AIM OF THE TASK: Count the lines in the data below that contain the string "bass", and reply with only that number.

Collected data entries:
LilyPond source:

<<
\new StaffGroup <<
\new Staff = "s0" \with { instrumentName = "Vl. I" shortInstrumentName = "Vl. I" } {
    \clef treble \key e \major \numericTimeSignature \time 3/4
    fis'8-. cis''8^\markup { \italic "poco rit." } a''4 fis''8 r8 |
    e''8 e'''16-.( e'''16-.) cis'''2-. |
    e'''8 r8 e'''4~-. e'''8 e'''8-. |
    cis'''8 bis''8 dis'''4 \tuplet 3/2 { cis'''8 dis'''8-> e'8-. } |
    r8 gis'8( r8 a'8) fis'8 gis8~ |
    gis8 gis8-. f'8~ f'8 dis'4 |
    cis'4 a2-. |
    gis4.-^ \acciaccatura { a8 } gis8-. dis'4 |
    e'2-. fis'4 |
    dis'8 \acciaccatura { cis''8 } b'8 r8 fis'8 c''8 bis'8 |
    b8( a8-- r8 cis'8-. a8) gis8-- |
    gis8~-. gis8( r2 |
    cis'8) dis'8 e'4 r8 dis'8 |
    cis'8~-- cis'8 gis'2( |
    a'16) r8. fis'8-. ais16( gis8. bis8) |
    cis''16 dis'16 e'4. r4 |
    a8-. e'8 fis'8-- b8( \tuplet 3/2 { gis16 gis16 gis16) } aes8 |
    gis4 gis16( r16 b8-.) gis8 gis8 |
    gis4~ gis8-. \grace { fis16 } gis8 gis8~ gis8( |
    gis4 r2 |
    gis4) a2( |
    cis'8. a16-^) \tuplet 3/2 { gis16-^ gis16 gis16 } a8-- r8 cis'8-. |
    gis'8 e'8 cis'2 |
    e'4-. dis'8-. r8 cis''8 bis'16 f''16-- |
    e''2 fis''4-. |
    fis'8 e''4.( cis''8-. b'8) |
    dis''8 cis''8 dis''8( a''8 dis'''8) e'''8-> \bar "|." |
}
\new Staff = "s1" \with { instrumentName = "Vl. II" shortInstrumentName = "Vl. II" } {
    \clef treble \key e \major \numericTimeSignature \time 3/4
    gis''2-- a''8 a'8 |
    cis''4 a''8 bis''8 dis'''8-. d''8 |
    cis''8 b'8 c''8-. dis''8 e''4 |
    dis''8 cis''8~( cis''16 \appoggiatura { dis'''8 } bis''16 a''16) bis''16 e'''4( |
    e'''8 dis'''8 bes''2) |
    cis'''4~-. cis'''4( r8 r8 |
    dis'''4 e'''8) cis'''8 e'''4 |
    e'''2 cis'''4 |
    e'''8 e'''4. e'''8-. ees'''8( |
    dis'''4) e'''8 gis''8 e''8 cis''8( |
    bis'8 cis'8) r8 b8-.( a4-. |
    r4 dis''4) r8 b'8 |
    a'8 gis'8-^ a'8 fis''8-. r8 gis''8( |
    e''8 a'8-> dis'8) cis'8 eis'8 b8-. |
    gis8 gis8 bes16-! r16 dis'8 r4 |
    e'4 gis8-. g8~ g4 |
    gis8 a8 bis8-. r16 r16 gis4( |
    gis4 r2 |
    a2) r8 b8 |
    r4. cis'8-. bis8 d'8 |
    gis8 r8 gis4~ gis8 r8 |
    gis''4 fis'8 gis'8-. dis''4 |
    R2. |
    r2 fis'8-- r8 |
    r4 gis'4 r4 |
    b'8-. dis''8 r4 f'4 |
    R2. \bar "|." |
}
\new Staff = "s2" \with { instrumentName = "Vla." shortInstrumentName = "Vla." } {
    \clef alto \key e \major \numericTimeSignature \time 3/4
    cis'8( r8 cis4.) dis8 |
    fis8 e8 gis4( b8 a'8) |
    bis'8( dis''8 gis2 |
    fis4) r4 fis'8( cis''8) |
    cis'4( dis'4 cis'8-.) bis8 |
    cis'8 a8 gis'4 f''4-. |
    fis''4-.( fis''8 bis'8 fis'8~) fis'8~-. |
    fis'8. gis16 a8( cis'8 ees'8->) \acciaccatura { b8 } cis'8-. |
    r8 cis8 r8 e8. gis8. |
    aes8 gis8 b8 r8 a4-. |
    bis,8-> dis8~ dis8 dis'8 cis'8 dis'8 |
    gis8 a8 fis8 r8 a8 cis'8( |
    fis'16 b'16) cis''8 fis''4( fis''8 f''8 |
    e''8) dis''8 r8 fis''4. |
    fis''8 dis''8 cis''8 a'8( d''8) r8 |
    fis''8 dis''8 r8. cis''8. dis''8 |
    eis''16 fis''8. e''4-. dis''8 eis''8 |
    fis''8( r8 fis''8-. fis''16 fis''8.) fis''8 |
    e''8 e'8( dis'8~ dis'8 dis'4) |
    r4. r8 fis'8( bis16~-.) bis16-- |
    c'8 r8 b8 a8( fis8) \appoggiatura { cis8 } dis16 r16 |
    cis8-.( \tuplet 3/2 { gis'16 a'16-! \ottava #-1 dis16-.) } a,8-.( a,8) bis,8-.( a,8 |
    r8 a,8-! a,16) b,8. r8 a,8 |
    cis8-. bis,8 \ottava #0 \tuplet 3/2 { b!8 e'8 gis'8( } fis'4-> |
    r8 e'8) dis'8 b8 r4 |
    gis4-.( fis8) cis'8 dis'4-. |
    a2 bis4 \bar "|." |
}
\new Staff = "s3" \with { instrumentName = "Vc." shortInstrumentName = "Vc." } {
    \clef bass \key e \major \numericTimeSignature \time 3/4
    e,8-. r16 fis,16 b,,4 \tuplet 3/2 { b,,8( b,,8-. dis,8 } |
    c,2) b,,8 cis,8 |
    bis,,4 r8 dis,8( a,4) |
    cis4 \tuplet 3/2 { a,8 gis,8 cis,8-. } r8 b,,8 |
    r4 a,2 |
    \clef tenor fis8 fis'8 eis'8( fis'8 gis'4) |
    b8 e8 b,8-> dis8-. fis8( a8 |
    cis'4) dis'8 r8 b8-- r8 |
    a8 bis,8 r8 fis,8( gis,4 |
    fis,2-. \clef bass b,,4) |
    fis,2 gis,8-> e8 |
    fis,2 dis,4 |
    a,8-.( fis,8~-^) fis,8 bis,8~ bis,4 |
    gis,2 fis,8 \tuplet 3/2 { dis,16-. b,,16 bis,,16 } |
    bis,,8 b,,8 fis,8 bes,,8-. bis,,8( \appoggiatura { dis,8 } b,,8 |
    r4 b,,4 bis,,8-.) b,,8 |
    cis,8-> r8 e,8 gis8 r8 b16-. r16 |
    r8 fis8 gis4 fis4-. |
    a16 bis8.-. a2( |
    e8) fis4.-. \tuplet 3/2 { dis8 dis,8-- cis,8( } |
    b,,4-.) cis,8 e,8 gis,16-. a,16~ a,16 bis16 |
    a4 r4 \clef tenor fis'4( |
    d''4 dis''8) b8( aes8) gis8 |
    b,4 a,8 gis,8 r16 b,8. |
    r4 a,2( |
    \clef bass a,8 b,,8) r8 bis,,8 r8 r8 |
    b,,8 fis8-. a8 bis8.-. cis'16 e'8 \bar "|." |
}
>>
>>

FINAL RESULT: 3